Records supplied =>
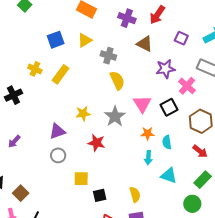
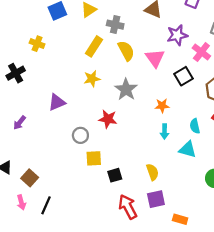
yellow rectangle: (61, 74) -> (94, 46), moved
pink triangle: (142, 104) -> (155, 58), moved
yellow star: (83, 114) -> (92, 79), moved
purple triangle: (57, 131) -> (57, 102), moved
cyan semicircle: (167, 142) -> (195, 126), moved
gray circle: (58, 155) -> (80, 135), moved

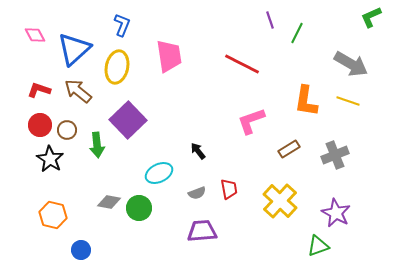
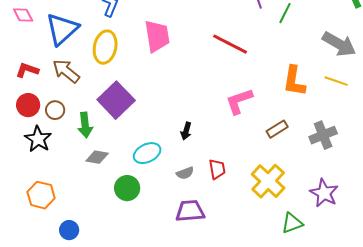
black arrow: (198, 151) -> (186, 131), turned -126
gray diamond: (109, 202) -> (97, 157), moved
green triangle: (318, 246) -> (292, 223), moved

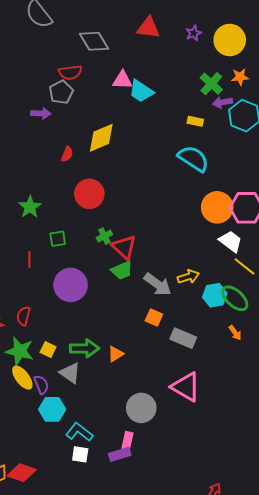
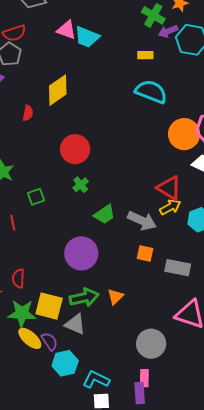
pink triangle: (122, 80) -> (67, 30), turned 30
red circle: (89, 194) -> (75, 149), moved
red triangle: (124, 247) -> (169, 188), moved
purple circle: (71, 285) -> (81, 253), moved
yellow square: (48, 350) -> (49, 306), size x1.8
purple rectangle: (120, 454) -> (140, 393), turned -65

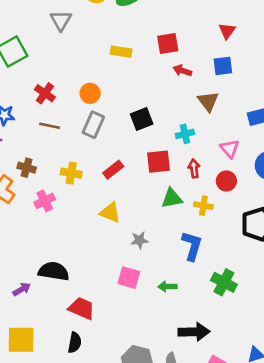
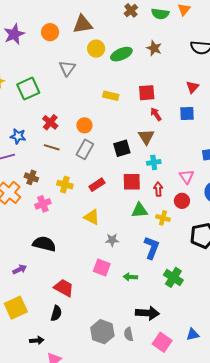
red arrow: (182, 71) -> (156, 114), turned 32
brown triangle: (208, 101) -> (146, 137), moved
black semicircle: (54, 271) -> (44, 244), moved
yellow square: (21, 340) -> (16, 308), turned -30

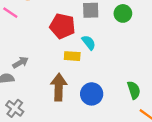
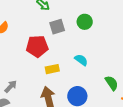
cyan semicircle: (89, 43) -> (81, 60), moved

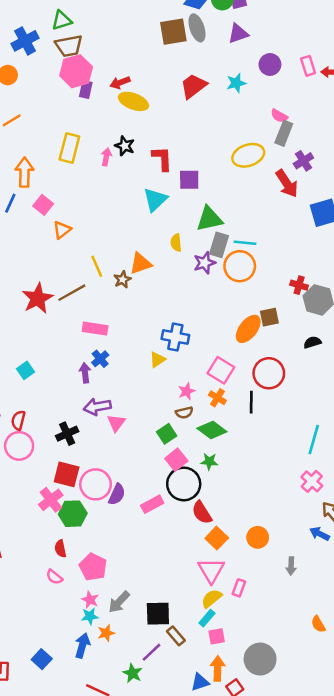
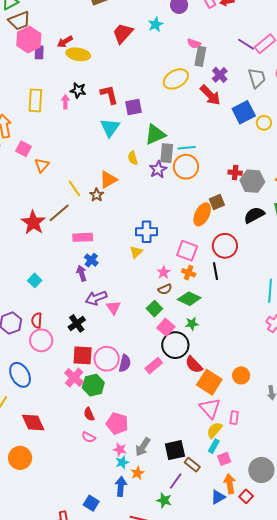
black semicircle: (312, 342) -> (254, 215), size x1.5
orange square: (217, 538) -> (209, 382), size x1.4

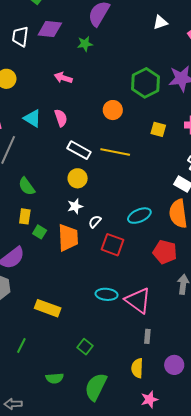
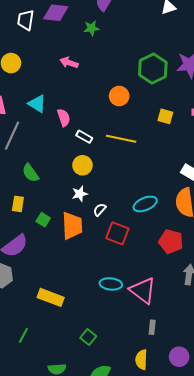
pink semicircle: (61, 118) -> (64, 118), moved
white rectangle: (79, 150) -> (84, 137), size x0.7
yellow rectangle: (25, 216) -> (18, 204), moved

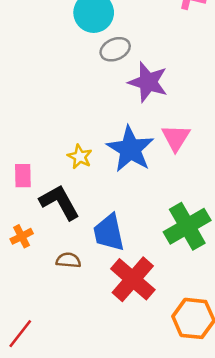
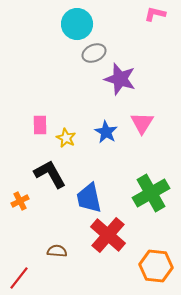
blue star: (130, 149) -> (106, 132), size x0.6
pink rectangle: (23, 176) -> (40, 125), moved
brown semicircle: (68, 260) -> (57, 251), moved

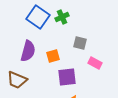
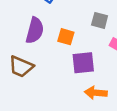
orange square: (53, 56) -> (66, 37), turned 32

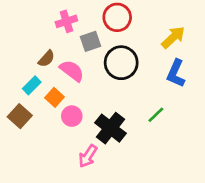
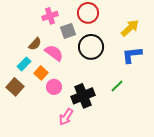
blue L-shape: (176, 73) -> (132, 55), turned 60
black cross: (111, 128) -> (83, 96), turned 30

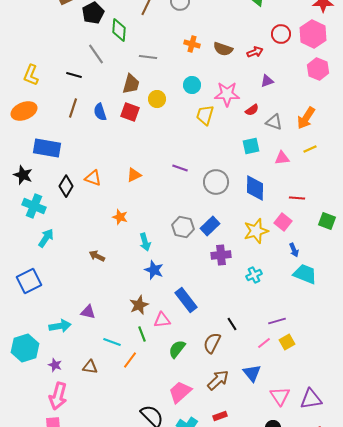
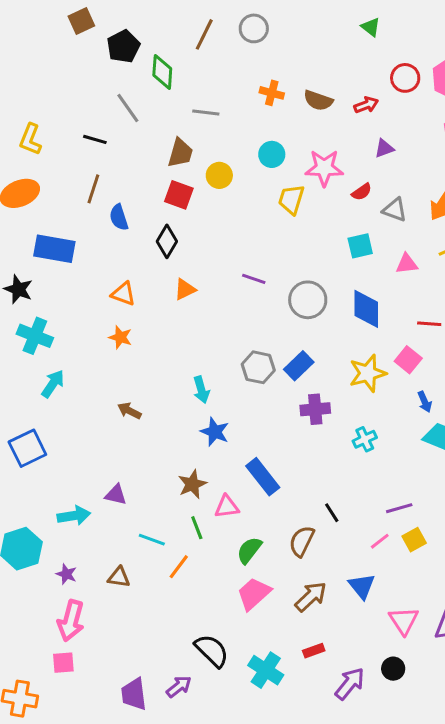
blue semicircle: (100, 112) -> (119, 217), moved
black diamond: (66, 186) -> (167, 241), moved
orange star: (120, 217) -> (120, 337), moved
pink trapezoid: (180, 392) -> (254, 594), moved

Task brief => What is needed is an exact transcription of the lines from the one holding "white rectangle: (79, 150)" to the end of the data, with every picture left out.

Written answer =>
white rectangle: (79, 150) -> (84, 137), size x0.7
yellow rectangle: (25, 216) -> (18, 204), moved

blue star: (130, 149) -> (106, 132), size x0.6
pink rectangle: (23, 176) -> (40, 125), moved
brown semicircle: (68, 260) -> (57, 251), moved

orange square: (53, 56) -> (66, 37), turned 32

blue L-shape: (176, 73) -> (132, 55), turned 60
black cross: (111, 128) -> (83, 96), turned 30

blue semicircle: (100, 112) -> (119, 217), moved
black diamond: (66, 186) -> (167, 241), moved
orange star: (120, 217) -> (120, 337), moved
pink trapezoid: (180, 392) -> (254, 594), moved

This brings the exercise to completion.